Itemized modification records ▸
--------------------------------------------------
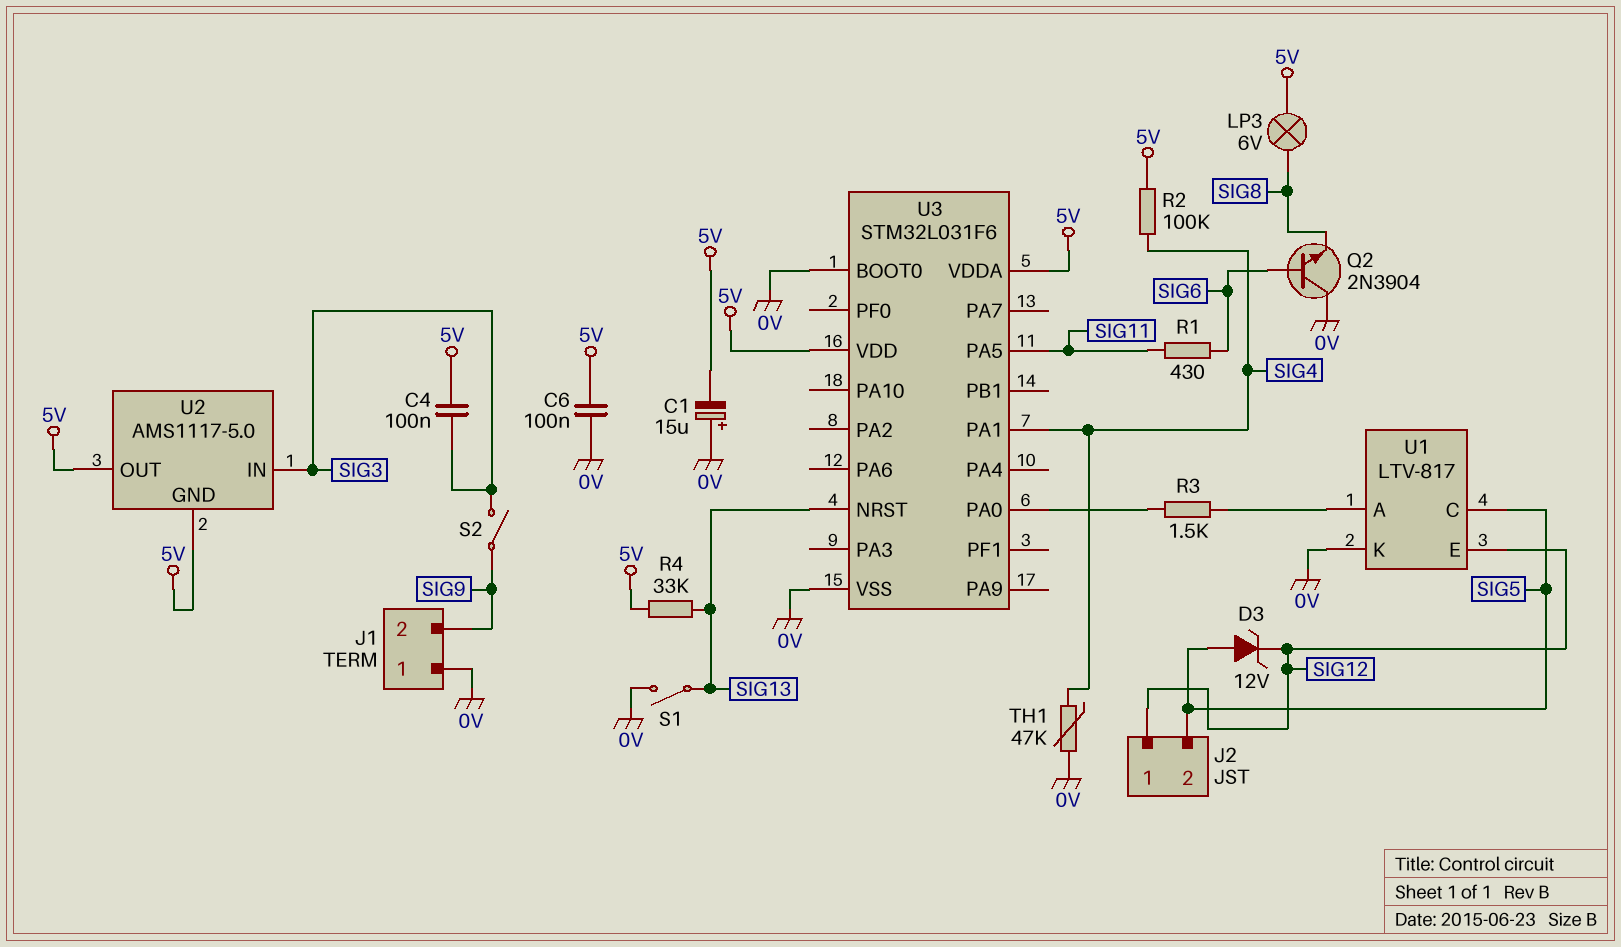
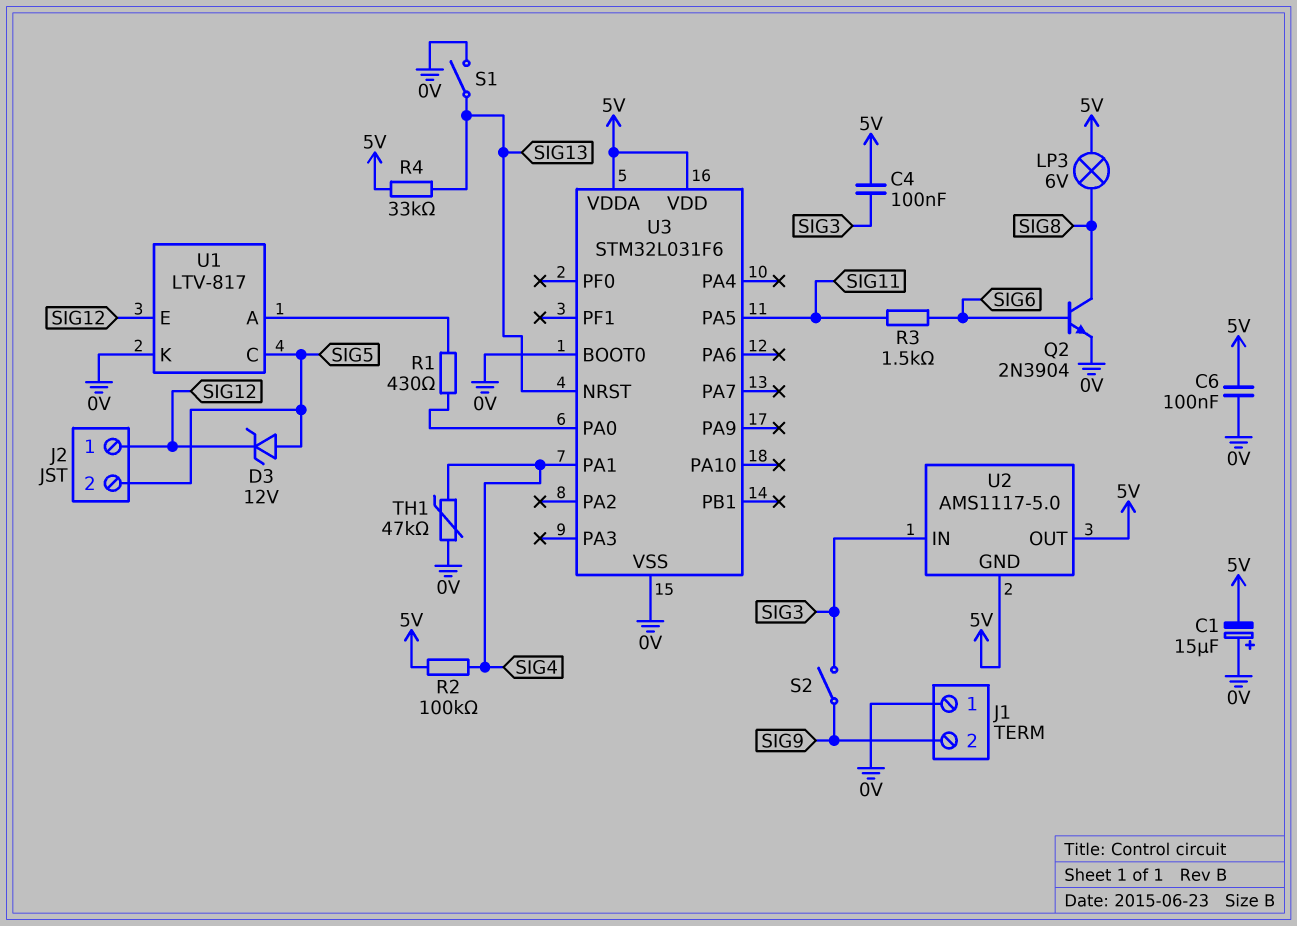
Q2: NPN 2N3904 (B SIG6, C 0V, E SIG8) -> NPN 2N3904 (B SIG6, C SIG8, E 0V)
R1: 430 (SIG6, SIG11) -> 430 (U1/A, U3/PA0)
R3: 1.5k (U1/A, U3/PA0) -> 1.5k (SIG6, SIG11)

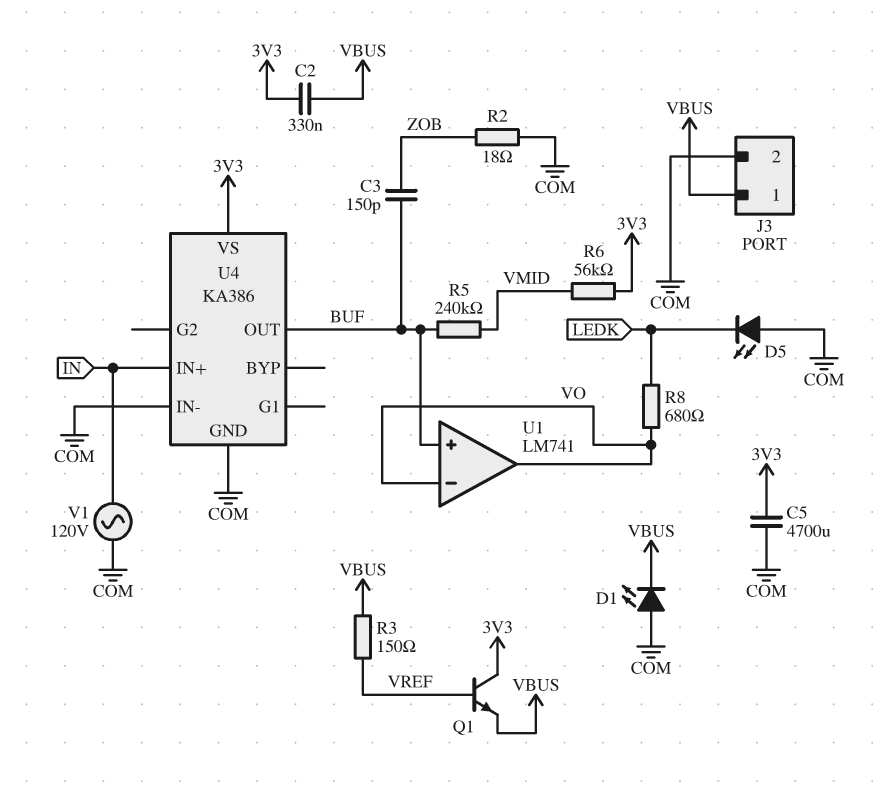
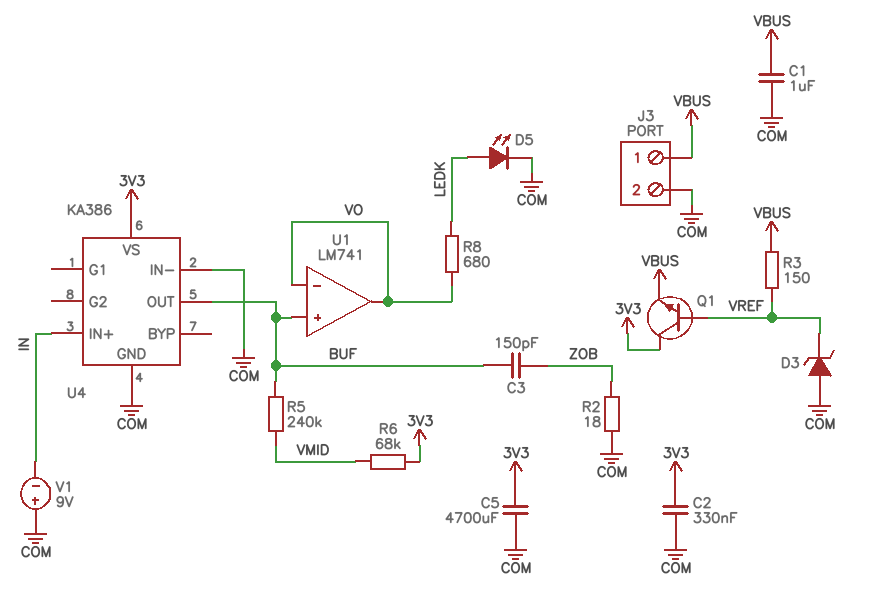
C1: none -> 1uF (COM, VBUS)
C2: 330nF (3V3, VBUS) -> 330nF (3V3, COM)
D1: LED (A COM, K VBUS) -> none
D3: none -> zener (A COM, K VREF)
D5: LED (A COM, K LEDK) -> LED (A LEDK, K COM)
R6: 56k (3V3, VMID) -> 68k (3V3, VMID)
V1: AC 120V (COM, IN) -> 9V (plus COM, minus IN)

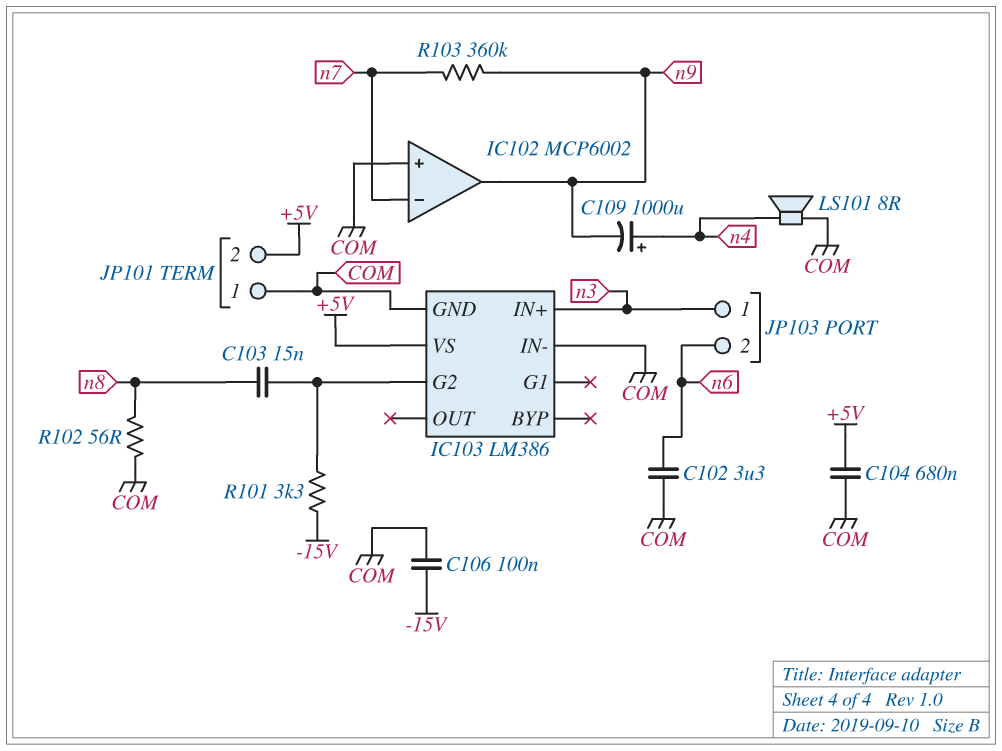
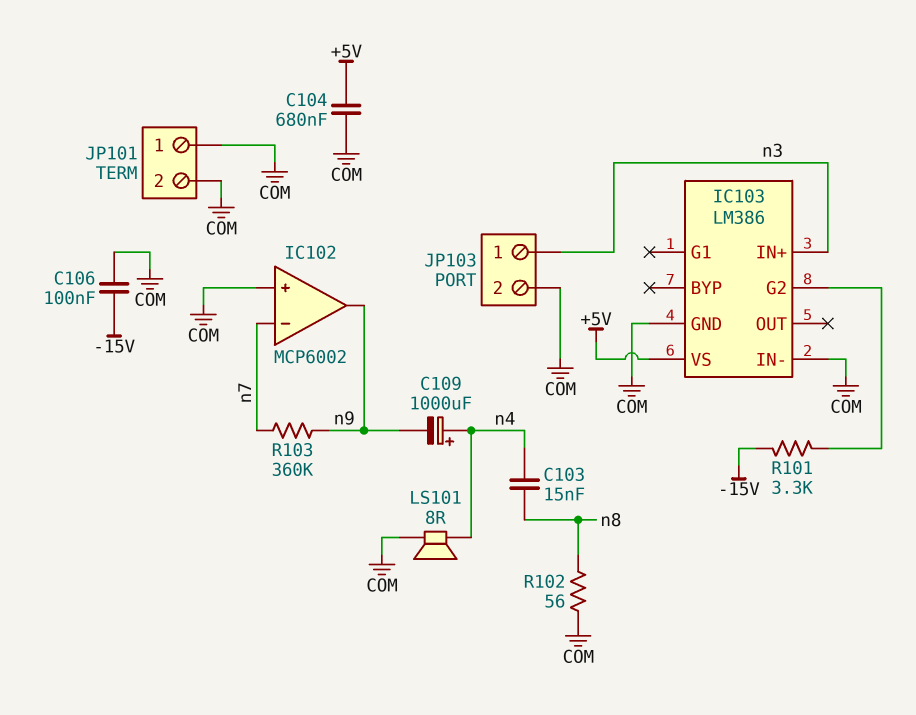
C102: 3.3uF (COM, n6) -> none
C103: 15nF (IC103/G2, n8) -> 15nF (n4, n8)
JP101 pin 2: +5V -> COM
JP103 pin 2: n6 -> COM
--------------------------------------------------
ASSIGNMENT ▸ Return each line among the entries that holds the word "none".

REPLY ▸
C1: none -> 1uF (COM, VBUS)
D1: LED (A COM, K VBUS) -> none
D3: none -> zener (A COM, K VREF)
C102: 3.3uF (COM, n6) -> none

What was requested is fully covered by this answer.